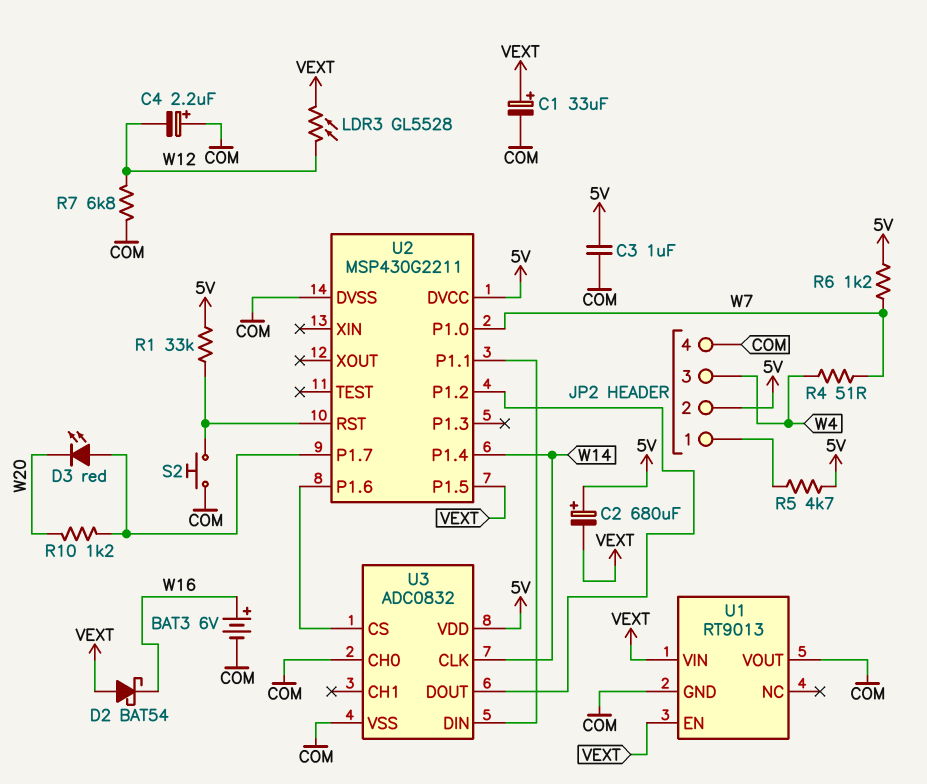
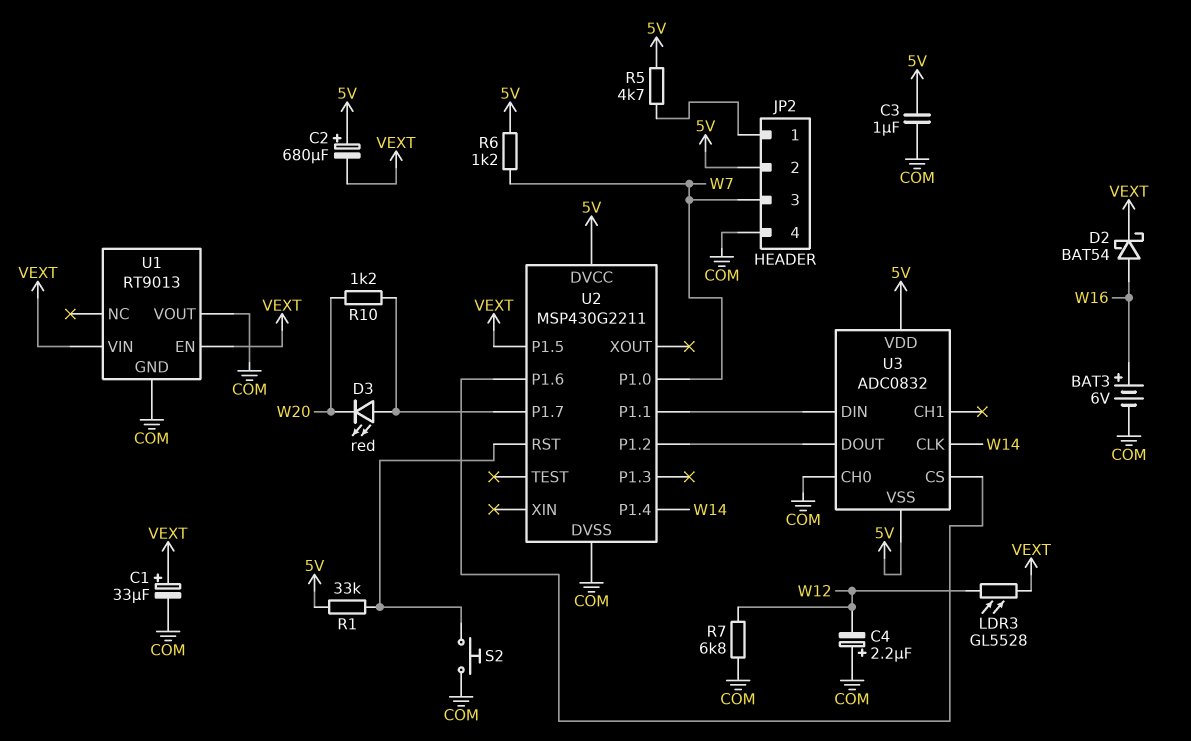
D2: schottky BAT54 (A VEXT, K W16) -> schottky BAT54 (A W16, K VEXT)
JP2 pin 3: W4 -> W7
R4: 51 (W4, W7) -> none
U3 pin VSS: COM -> 5V

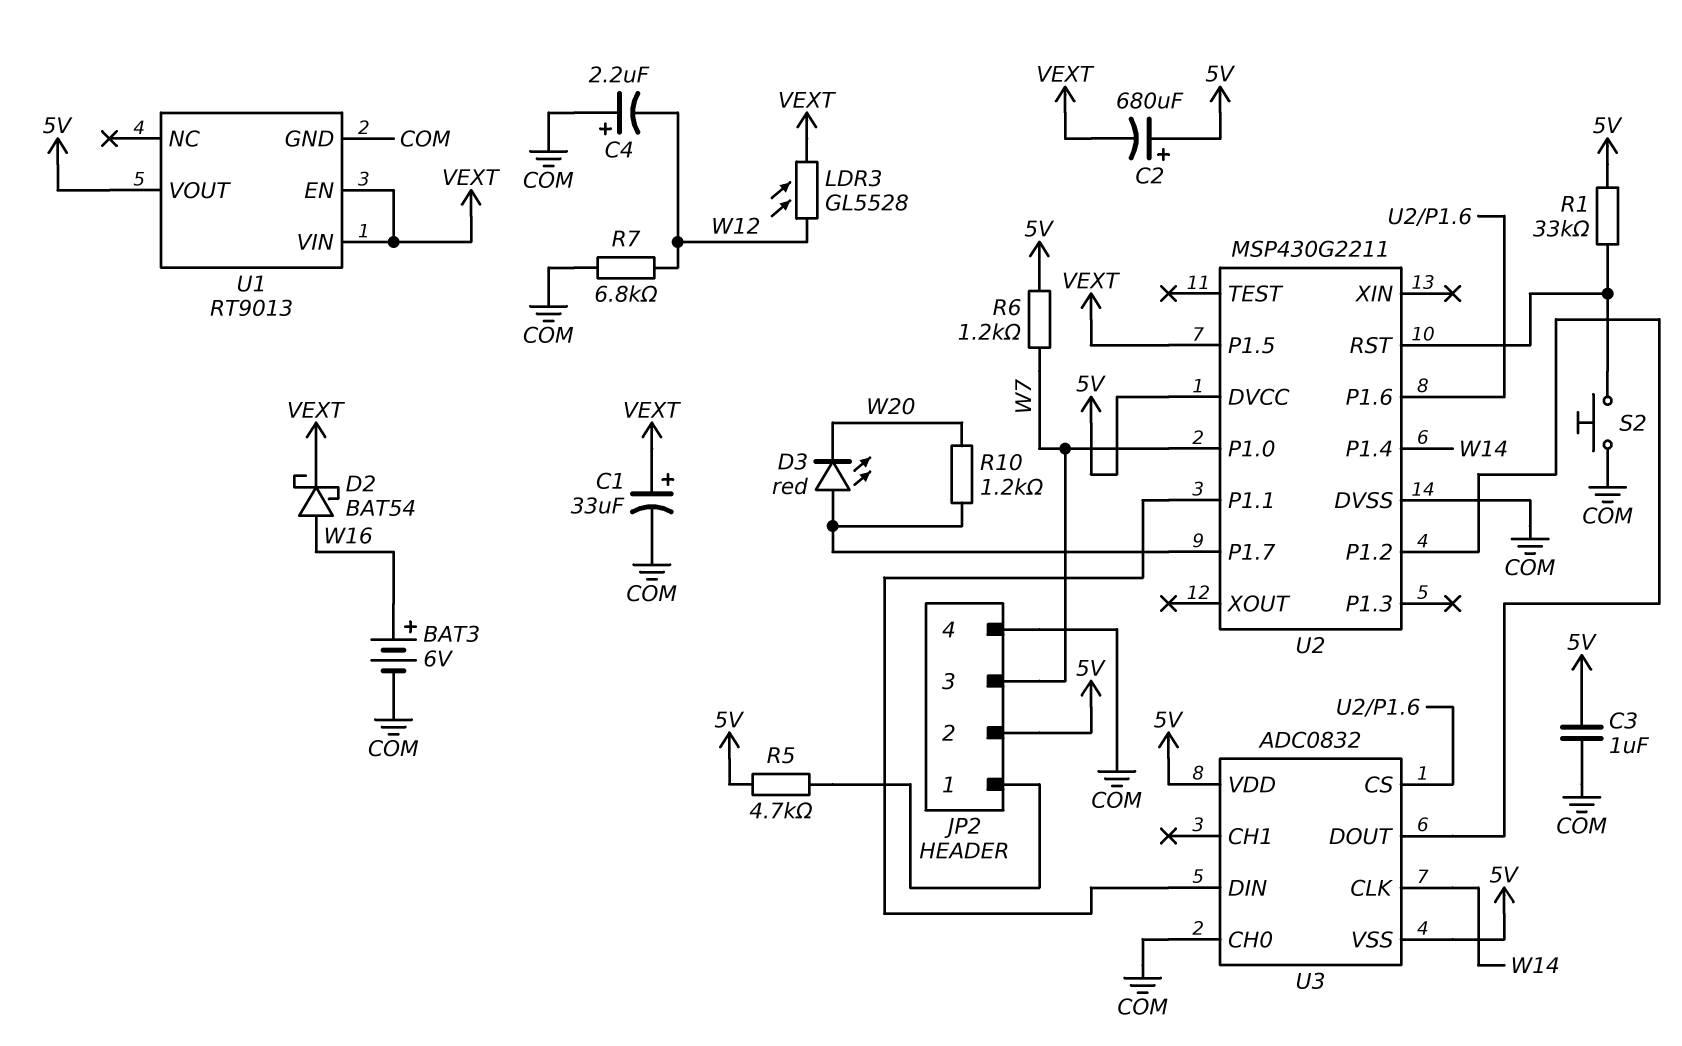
U1 pin VOUT: COM -> 5V

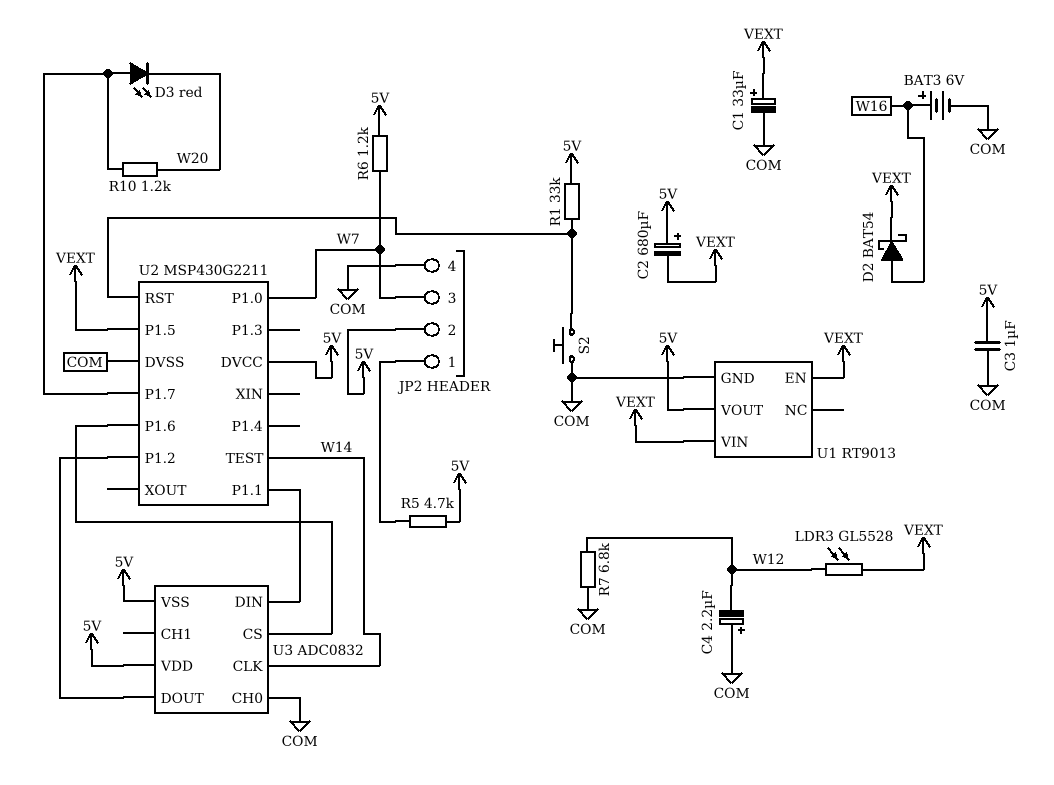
U2 pin P1.4: W14 -> none
U2 pin TEST: none -> W14

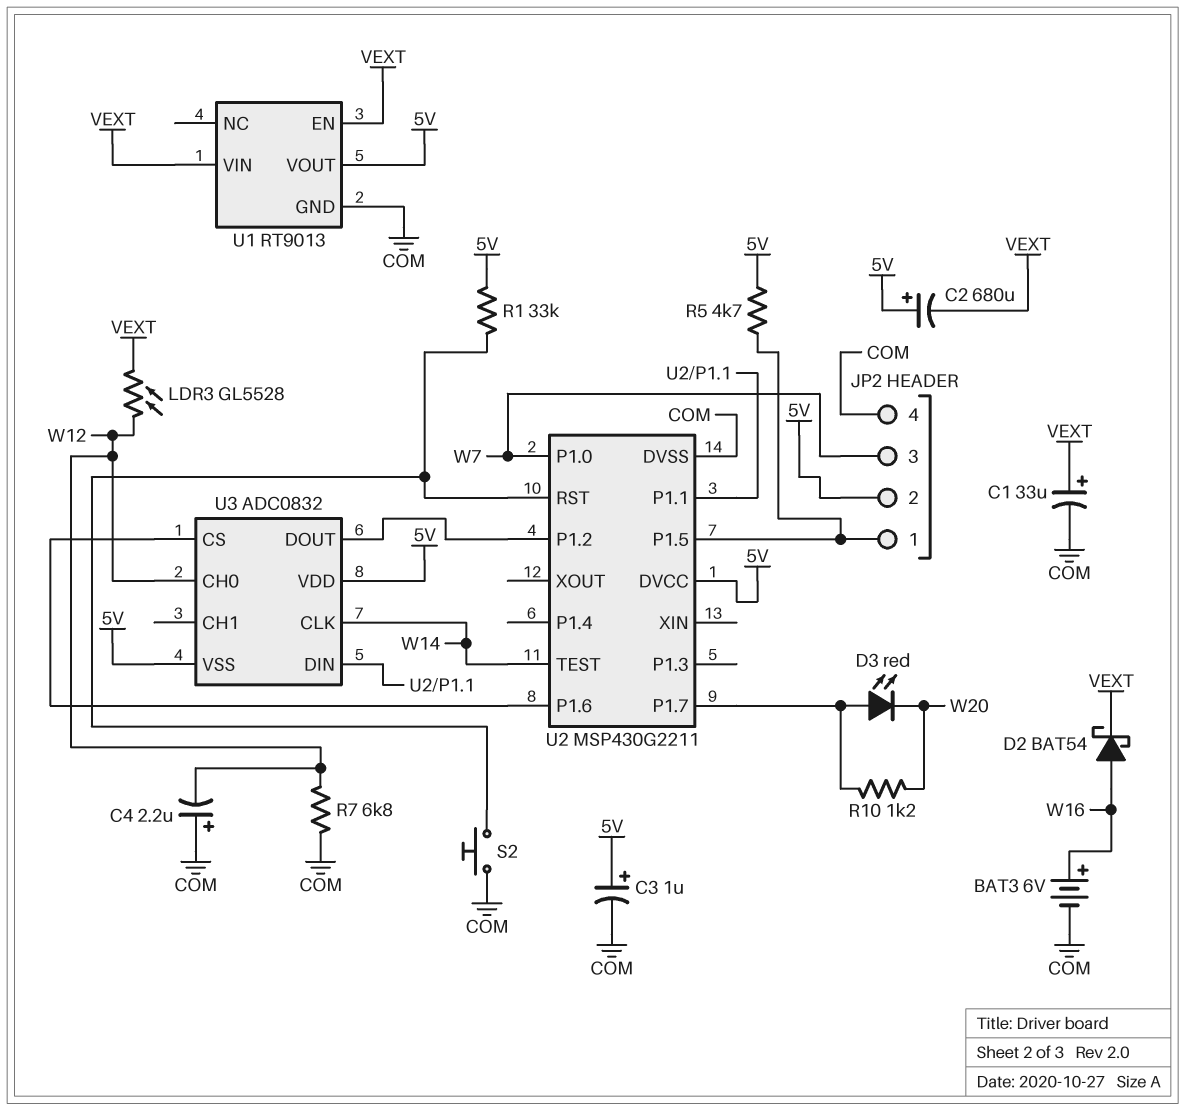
C3: 1uF (5V, COM) -> 1uF (plus 5V, minus COM)
R6: 1.2k (5V, W7) -> none
U2 pin P1.5: VEXT -> JP2/1
U3 pin CH0: COM -> W12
★ ★ ★ ★ ★ ★ ★
• [Problem details] Could you output the lines above exactly, with no pictures included?

• [Answer to this problem]
D2: schottky BAT54 (A VEXT, K W16) -> schottky BAT54 (A W16, K VEXT)
JP2 pin 3: W4 -> W7
R4: 51 (W4, W7) -> none
U3 pin VSS: COM -> 5V

U1 pin VOUT: COM -> 5V

U2 pin P1.4: W14 -> none
U2 pin TEST: none -> W14

C3: 1uF (5V, COM) -> 1uF (plus 5V, minus COM)
R6: 1.2k (5V, W7) -> none
U2 pin P1.5: VEXT -> JP2/1
U3 pin CH0: COM -> W12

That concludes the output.